Source data:
******************************

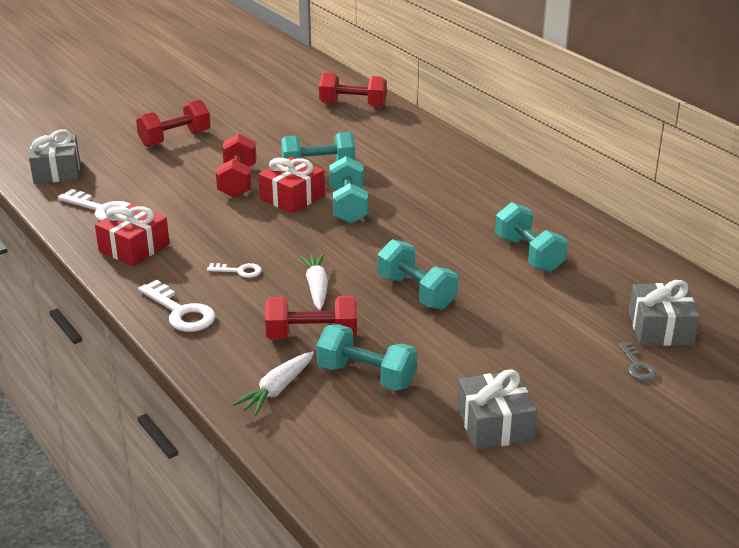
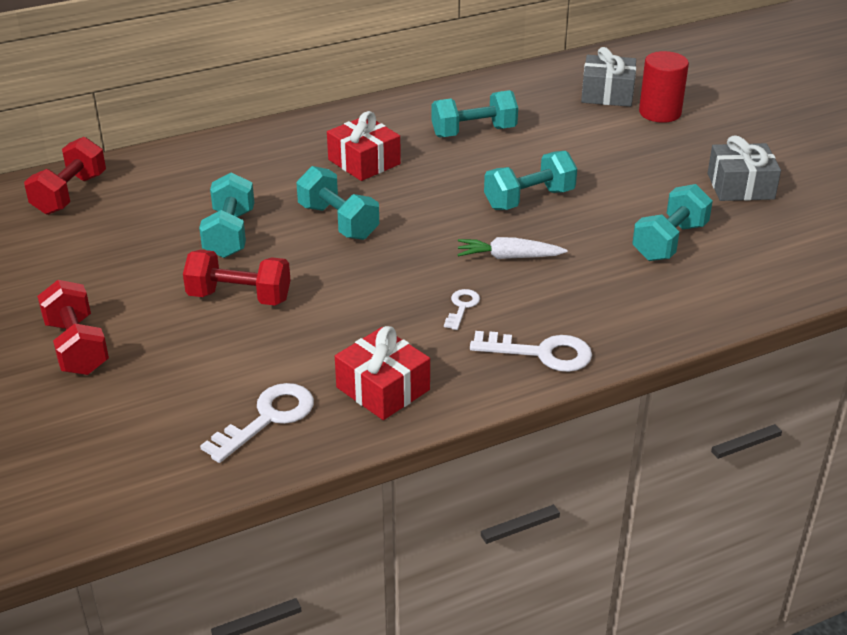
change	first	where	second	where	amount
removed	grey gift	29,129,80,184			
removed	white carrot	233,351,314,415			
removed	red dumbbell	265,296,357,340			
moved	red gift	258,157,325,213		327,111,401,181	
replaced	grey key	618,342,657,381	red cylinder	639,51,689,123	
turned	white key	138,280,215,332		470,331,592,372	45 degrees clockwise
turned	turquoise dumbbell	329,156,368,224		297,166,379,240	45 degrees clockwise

******************************

=== TASK TO COMPLETE ===
Your task is to set down the records shown above exactly, minus any pictures.

=== EXERCISE SOLUTION ===
change	first	where	second	where	amount
removed	grey gift	29,129,80,184			
removed	white carrot	233,351,314,415			
removed	red dumbbell	265,296,357,340			
moved	red gift	258,157,325,213		327,111,401,181	
replaced	grey key	618,342,657,381	red cylinder	639,51,689,123	
turned	white key	138,280,215,332		470,331,592,372	45 degrees clockwise
turned	turquoise dumbbell	329,156,368,224		297,166,379,240	45 degrees clockwise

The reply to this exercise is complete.